Recorded information |
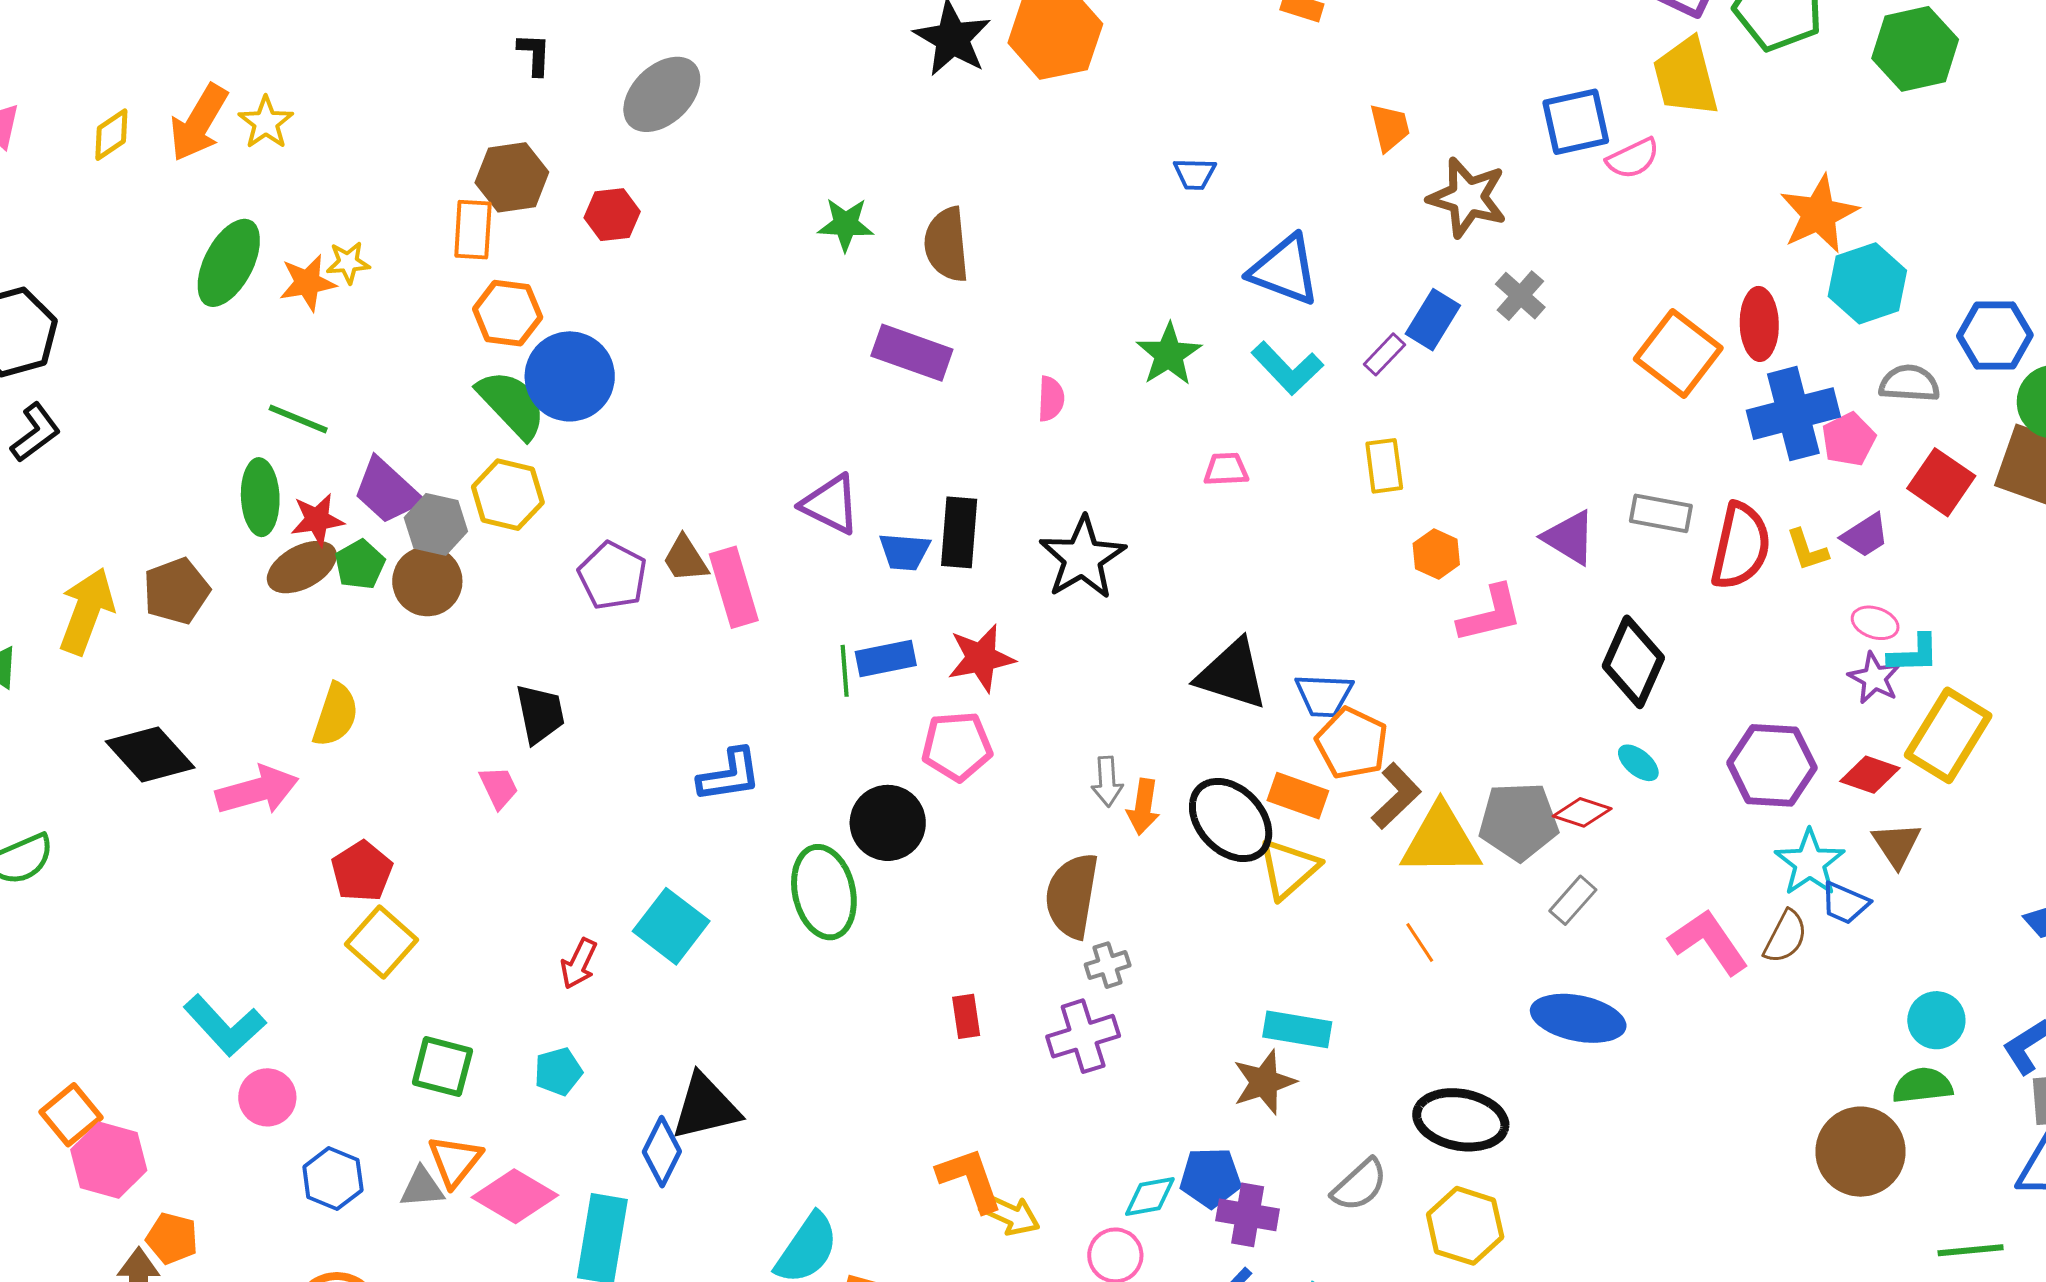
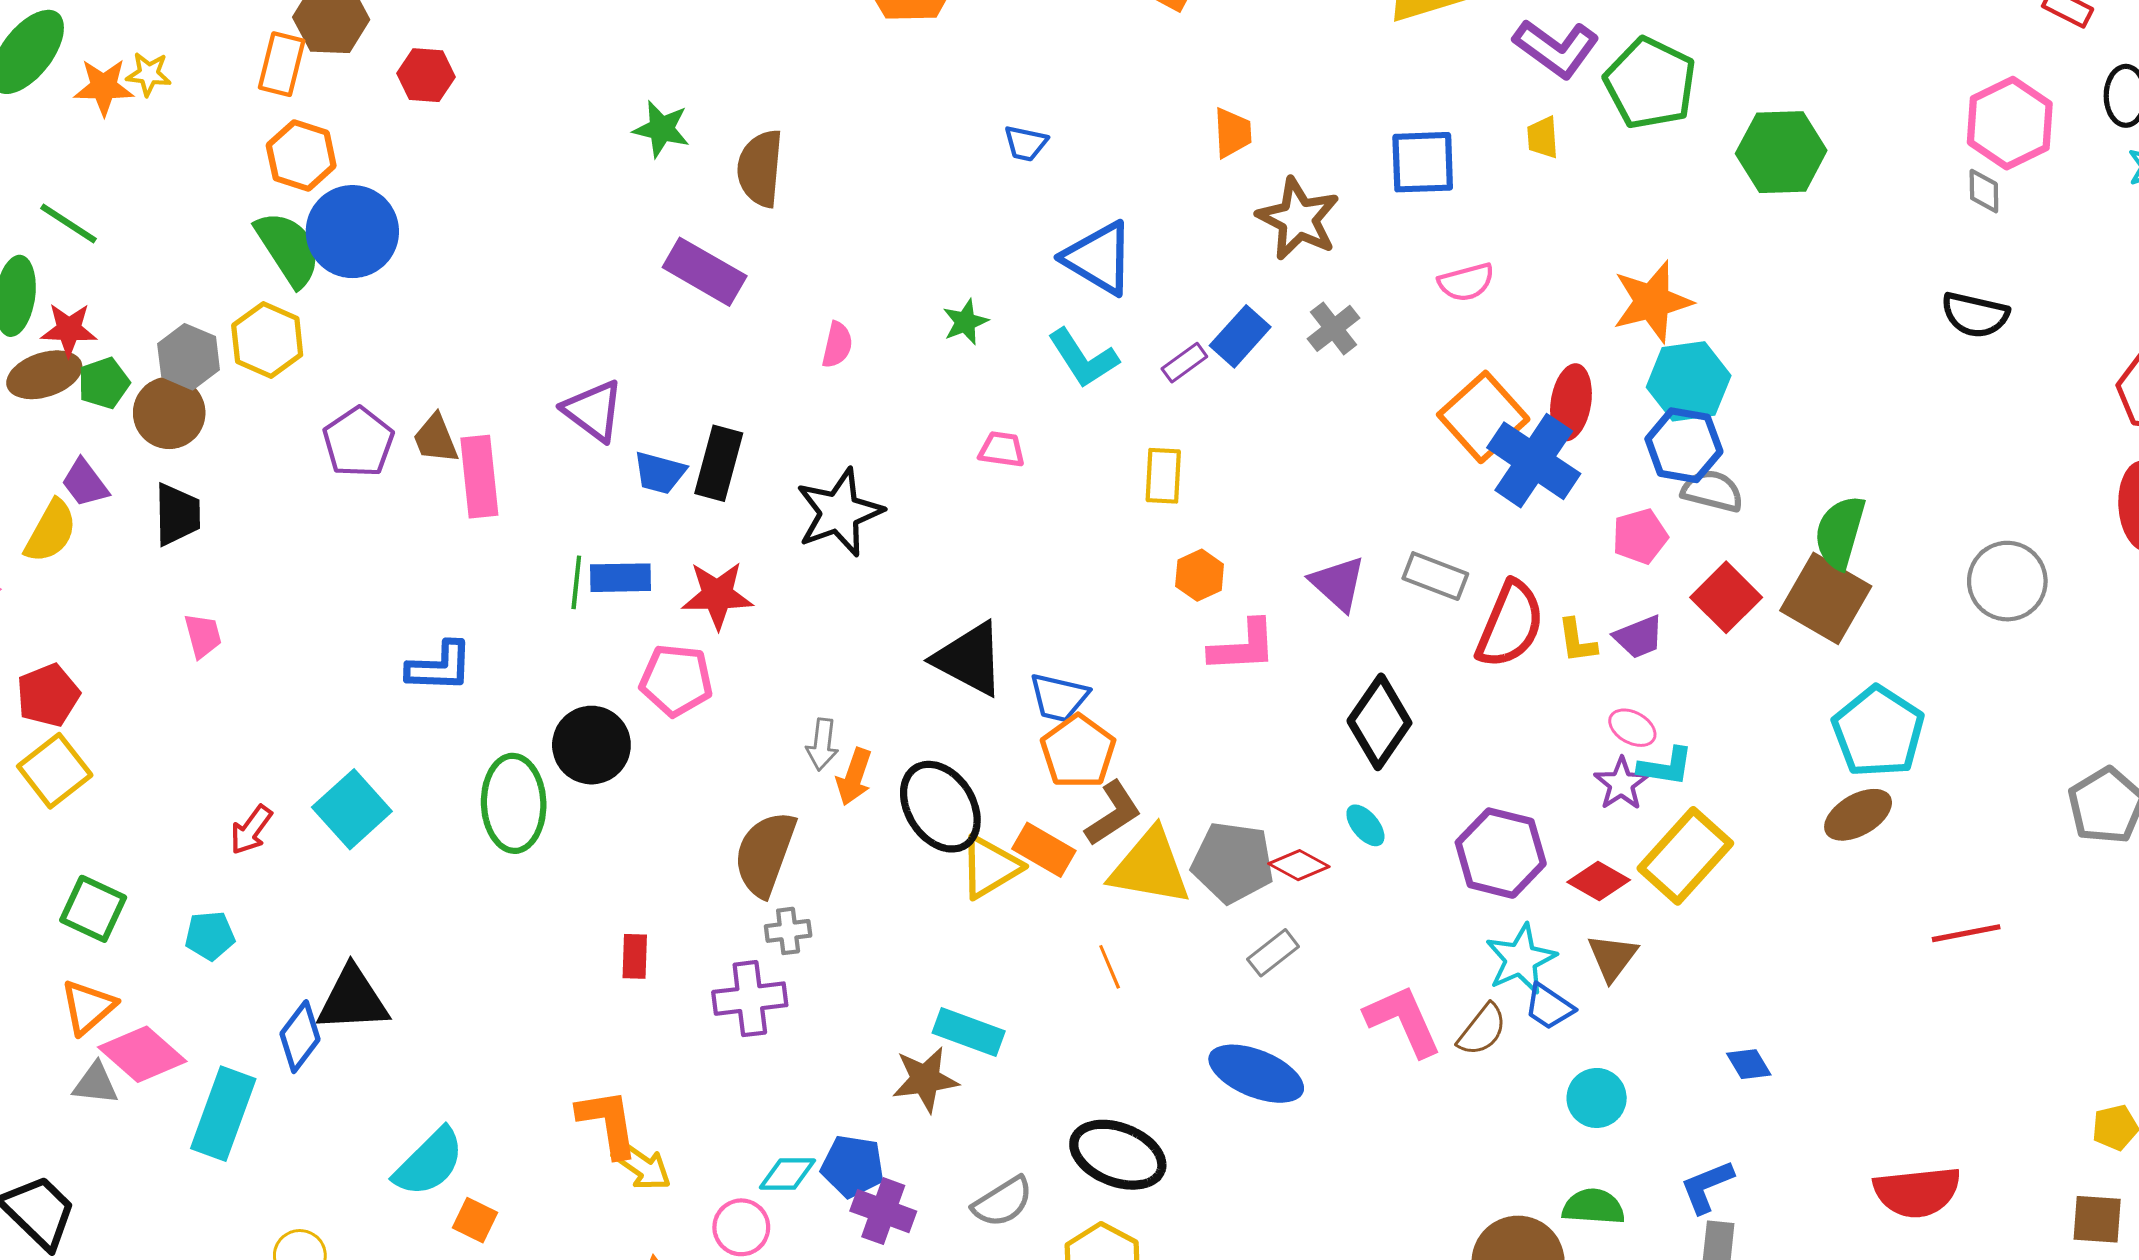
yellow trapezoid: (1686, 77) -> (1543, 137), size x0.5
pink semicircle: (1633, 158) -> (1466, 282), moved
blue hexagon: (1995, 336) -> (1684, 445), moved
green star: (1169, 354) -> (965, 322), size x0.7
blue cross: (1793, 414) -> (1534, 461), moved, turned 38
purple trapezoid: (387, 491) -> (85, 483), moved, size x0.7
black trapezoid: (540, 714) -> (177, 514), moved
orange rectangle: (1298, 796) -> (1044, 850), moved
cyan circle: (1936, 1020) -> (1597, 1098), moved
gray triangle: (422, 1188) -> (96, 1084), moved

What the task asks | Take from the material above the lines running from the one with "green star: (1169, 354)" through the one with "orange rectangle: (1298, 796)", and repeat them exactly, with nothing else.

Answer to the problem |
green star: (1169, 354) -> (965, 322), size x0.7
blue cross: (1793, 414) -> (1534, 461), moved, turned 38
purple trapezoid: (387, 491) -> (85, 483), moved, size x0.7
black trapezoid: (540, 714) -> (177, 514), moved
orange rectangle: (1298, 796) -> (1044, 850), moved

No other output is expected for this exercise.